• EXERCISE AIM: Could you copy out every line of the data where the word "scissors" occurs?

%%

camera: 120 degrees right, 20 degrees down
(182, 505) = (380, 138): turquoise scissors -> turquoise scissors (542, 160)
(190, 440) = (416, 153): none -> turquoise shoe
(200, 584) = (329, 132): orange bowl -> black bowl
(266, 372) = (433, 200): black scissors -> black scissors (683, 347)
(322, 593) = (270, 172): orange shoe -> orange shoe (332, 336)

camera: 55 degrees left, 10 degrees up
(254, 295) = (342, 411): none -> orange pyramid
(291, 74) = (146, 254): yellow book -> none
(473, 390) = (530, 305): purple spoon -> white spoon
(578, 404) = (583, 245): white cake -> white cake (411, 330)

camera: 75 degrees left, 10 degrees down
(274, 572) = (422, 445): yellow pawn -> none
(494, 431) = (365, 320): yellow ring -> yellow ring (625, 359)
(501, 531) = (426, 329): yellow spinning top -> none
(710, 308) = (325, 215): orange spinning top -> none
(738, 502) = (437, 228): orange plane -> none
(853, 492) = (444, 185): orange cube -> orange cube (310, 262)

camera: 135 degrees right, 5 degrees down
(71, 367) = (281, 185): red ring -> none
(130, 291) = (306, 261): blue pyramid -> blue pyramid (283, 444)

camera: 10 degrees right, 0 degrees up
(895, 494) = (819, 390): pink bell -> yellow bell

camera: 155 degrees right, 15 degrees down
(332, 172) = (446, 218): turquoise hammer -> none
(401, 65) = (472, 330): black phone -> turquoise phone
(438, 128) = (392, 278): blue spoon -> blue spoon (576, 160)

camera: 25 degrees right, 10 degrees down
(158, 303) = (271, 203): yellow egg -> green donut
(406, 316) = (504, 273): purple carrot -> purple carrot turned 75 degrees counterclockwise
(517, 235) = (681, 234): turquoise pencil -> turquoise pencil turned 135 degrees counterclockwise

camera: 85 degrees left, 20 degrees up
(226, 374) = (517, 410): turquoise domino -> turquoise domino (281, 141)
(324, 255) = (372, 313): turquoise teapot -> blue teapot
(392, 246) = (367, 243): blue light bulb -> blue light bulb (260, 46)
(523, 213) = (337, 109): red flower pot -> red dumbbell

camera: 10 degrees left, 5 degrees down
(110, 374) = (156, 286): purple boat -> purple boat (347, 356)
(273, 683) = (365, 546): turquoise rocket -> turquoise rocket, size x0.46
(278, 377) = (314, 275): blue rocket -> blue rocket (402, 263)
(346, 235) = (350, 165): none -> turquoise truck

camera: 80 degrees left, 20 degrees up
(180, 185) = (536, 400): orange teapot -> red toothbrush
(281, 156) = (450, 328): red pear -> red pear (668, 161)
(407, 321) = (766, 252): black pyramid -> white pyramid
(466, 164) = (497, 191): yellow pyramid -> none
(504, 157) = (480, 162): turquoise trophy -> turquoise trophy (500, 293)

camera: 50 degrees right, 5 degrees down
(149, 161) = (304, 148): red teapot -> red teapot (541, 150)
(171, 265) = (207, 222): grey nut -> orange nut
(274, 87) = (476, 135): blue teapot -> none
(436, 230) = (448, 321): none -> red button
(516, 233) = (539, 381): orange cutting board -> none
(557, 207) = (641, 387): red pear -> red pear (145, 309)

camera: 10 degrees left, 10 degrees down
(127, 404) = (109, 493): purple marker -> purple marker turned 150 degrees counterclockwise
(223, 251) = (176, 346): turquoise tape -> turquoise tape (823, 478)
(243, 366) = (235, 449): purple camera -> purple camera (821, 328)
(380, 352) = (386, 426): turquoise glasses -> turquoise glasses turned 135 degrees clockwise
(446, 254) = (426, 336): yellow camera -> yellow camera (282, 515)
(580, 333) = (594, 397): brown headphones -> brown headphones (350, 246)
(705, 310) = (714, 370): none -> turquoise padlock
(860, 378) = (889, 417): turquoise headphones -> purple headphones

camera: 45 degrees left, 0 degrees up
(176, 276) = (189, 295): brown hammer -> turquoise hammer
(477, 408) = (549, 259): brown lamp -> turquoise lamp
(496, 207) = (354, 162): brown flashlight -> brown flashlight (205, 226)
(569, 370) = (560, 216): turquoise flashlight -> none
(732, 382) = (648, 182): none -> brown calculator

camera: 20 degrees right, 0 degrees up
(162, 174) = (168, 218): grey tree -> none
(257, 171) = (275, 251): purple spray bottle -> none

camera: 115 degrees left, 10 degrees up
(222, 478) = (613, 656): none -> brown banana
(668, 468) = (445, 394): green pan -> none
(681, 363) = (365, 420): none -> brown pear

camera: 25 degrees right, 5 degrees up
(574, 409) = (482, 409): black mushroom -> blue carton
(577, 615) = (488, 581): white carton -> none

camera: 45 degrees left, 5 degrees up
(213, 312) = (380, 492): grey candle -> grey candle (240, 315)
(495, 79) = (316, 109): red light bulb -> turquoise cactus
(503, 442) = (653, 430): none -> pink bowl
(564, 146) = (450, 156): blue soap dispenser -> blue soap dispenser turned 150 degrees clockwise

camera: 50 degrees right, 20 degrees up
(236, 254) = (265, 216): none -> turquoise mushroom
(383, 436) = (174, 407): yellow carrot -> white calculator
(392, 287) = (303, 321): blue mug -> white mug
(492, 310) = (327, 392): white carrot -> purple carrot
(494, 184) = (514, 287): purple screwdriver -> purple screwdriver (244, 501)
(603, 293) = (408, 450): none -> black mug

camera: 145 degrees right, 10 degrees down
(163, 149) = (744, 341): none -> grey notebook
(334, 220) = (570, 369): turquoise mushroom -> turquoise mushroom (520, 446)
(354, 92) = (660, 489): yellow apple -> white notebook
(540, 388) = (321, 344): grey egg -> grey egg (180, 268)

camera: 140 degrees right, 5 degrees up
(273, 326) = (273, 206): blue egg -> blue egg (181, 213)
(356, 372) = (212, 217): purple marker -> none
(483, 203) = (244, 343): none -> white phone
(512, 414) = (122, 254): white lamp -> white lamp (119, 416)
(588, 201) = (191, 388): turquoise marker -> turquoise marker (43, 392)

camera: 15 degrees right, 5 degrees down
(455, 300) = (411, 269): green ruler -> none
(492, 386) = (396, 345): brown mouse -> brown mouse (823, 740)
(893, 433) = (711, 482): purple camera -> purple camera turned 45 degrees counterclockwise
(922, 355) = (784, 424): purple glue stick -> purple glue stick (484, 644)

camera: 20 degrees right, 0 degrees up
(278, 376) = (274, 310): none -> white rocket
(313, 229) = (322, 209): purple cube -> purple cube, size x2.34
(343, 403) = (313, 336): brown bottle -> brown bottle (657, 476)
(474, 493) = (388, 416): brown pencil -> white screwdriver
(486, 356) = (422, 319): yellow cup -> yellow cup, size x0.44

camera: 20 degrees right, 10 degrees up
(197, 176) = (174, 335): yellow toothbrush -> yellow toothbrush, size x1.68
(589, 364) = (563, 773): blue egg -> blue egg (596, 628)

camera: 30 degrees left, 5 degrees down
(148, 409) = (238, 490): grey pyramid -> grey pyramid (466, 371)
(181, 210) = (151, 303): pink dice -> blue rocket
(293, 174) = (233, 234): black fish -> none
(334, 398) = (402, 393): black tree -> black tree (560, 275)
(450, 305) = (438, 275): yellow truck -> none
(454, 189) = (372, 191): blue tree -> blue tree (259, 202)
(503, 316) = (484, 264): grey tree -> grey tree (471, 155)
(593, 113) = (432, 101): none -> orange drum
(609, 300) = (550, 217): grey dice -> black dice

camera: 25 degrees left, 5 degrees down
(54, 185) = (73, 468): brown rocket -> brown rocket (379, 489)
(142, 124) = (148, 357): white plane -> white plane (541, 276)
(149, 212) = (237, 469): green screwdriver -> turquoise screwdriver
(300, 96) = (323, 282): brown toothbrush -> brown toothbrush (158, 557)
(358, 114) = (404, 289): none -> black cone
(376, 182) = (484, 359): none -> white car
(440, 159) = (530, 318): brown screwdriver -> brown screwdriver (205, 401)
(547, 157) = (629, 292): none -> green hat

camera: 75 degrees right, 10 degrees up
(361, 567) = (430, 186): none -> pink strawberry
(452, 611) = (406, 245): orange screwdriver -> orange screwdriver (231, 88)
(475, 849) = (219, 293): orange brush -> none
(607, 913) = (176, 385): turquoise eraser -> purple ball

%%

• WRITTEN ANSWER:
(182, 505) = (380, 138): turquoise scissors -> turquoise scissors (542, 160)
(266, 372) = (433, 200): black scissors -> black scissors (683, 347)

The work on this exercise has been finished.